• Problem:
Output each entry that follows exactly. Images stay out.

[Records drawn from a dataset]

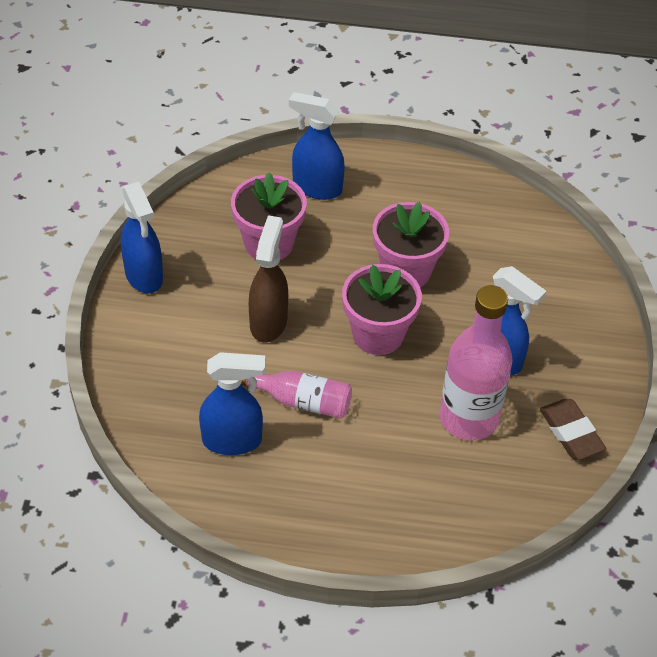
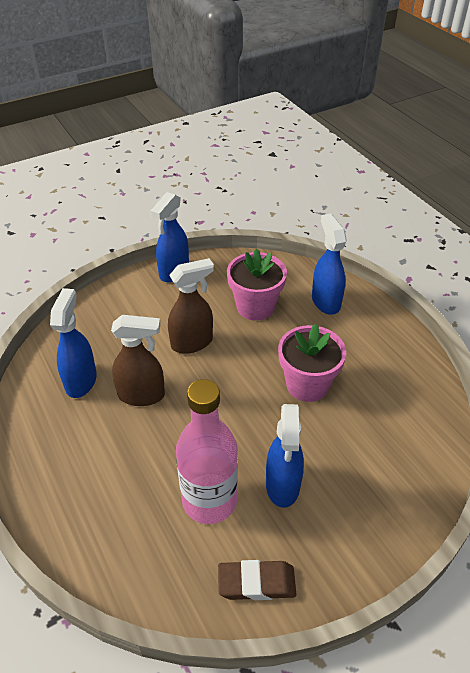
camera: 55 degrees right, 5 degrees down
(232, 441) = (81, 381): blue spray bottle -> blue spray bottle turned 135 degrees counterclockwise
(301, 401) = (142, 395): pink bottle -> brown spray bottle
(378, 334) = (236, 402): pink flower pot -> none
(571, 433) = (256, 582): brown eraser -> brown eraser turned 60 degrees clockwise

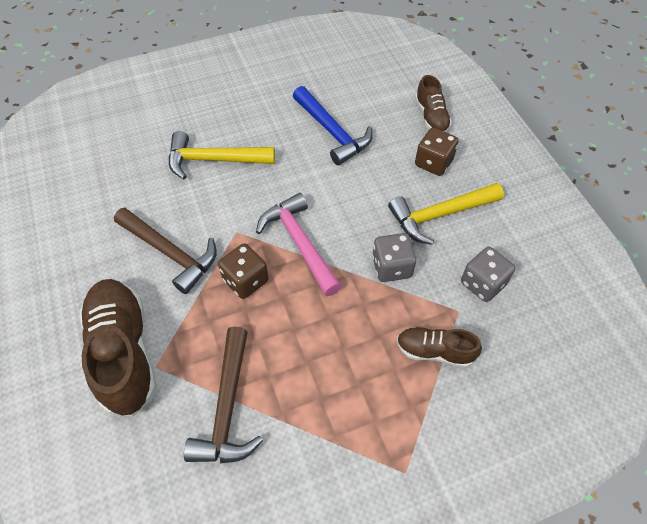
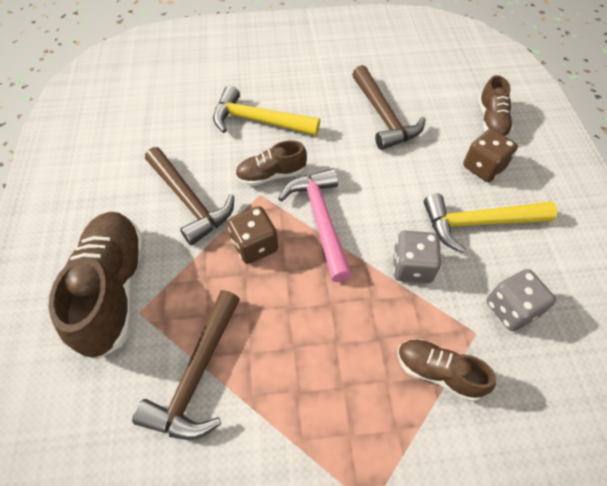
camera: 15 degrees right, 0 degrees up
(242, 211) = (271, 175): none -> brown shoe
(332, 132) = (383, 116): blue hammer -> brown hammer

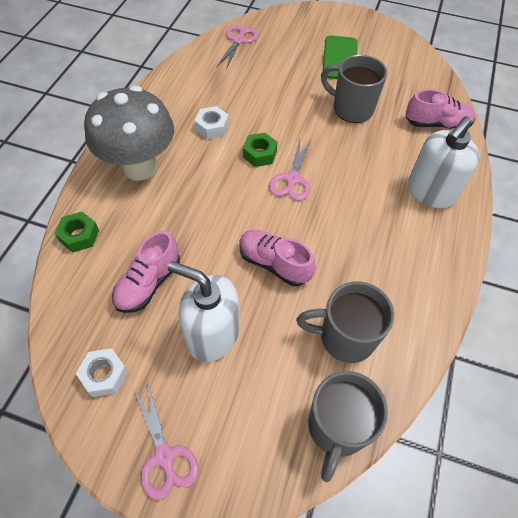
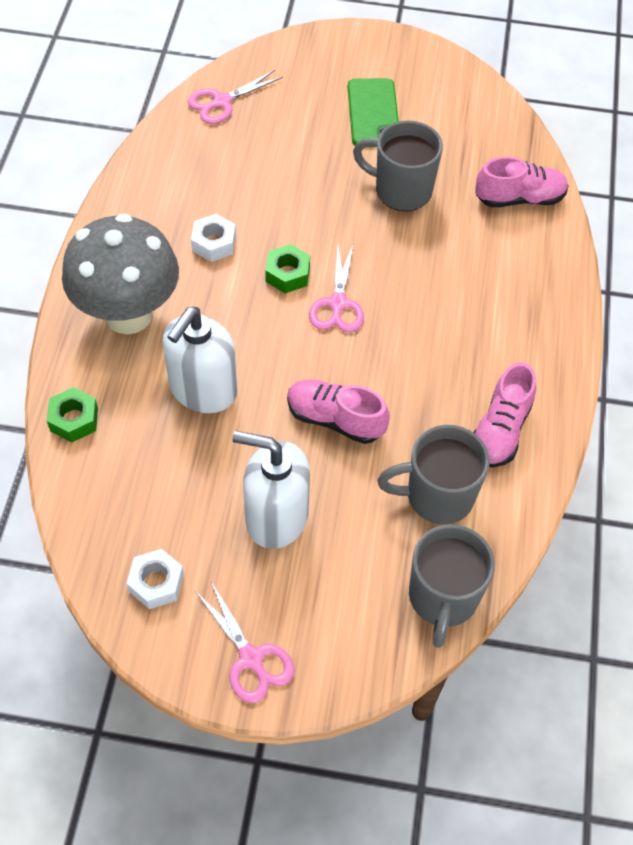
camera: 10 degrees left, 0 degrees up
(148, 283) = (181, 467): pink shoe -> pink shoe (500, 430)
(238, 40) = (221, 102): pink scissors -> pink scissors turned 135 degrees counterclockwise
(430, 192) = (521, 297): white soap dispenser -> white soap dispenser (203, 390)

• Your response:
camera: 55 degrees right, 5 degrees down
(232, 441) = (81, 381): blue spray bottle -> blue spray bottle turned 135 degrees counterclockwise
(301, 401) = (142, 395): pink bottle -> brown spray bottle
(378, 334) = (236, 402): pink flower pot -> none
(571, 433) = (256, 582): brown eraser -> brown eraser turned 60 degrees clockwise

camera: 15 degrees right, 0 degrees up
(242, 211) = (271, 175): none -> brown shoe
(332, 132) = (383, 116): blue hammer -> brown hammer

camera: 10 degrees left, 0 degrees up
(148, 283) = (181, 467): pink shoe -> pink shoe (500, 430)
(238, 40) = (221, 102): pink scissors -> pink scissors turned 135 degrees counterclockwise
(430, 192) = (521, 297): white soap dispenser -> white soap dispenser (203, 390)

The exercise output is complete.